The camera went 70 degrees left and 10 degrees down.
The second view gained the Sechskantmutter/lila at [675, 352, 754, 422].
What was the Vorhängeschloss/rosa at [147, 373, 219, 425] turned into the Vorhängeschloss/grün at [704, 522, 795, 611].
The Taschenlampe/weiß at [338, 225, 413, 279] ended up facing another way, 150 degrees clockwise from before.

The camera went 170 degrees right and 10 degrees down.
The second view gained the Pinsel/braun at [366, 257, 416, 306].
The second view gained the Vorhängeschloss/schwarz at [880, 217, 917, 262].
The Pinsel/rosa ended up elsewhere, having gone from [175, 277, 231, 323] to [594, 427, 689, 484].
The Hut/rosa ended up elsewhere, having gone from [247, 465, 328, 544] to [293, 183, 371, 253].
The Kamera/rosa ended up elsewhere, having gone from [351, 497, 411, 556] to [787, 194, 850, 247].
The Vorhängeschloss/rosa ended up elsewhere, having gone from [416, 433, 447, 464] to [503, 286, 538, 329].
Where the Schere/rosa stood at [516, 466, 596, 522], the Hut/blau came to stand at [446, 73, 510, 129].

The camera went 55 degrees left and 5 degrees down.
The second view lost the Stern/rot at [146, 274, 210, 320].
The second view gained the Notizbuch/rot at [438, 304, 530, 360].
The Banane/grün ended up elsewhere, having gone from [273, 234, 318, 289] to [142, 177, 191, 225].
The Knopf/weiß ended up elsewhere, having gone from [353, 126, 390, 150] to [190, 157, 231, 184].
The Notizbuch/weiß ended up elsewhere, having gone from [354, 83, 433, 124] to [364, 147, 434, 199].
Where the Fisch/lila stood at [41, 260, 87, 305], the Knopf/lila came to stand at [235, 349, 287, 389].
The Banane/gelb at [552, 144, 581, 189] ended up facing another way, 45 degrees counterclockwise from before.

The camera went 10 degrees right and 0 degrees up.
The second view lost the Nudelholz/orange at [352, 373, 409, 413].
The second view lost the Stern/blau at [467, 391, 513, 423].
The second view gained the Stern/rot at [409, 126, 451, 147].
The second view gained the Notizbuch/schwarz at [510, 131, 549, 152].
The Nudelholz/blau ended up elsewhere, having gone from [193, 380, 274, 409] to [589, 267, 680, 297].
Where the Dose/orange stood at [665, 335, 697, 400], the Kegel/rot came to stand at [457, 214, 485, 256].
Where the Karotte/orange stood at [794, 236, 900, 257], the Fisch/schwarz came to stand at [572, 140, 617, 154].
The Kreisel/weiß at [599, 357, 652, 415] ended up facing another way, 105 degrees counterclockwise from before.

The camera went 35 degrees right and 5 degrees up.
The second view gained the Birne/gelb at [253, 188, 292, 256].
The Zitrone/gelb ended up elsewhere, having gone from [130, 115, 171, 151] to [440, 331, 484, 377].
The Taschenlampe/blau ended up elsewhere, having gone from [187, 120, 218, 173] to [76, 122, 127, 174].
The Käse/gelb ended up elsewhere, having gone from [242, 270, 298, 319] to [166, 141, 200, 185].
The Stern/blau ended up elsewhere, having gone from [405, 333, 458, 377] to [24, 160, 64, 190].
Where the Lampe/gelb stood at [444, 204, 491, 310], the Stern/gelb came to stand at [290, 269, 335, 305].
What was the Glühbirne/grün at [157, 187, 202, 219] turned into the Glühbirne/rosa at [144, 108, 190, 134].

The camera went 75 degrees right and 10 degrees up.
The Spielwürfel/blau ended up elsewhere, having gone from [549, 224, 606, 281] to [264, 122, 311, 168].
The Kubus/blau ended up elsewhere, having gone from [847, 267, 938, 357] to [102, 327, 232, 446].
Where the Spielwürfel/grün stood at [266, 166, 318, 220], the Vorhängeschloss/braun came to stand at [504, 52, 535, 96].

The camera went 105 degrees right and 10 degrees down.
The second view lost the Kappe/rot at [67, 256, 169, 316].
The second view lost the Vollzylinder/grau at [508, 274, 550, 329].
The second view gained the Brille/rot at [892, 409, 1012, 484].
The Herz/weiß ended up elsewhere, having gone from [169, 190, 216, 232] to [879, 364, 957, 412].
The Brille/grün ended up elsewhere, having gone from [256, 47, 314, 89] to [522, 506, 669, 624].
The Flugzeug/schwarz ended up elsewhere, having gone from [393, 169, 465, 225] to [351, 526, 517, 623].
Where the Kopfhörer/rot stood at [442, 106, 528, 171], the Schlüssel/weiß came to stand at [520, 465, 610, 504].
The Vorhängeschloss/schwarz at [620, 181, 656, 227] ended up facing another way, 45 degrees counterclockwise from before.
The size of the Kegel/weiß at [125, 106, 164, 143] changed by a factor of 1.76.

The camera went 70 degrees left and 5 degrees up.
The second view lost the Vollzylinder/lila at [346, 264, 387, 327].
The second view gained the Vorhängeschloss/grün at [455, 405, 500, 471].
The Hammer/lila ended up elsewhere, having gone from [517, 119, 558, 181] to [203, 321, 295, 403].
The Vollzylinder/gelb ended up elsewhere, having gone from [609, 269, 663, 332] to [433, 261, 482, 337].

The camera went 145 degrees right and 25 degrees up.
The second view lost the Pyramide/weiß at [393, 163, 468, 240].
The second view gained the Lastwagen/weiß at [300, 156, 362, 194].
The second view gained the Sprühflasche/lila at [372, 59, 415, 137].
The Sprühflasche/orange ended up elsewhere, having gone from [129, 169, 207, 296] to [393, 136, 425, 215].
====
What is being asked - Exactly the lines above from the one with "The Banane/grün ended" to the one with "The Nudelholz/blau ended", both included, are to be quoted; leave the rest out.

Solution -
The Banane/grün ended up elsewhere, having gone from [273, 234, 318, 289] to [142, 177, 191, 225].
The Knopf/weiß ended up elsewhere, having gone from [353, 126, 390, 150] to [190, 157, 231, 184].
The Notizbuch/weiß ended up elsewhere, having gone from [354, 83, 433, 124] to [364, 147, 434, 199].
Where the Fisch/lila stood at [41, 260, 87, 305], the Knopf/lila came to stand at [235, 349, 287, 389].
The Banane/gelb at [552, 144, 581, 189] ended up facing another way, 45 degrees counterclockwise from before.

The camera went 10 degrees right and 0 degrees up.
The second view lost the Nudelholz/orange at [352, 373, 409, 413].
The second view lost the Stern/blau at [467, 391, 513, 423].
The second view gained the Stern/rot at [409, 126, 451, 147].
The second view gained the Notizbuch/schwarz at [510, 131, 549, 152].
The Nudelholz/blau ended up elsewhere, having gone from [193, 380, 274, 409] to [589, 267, 680, 297].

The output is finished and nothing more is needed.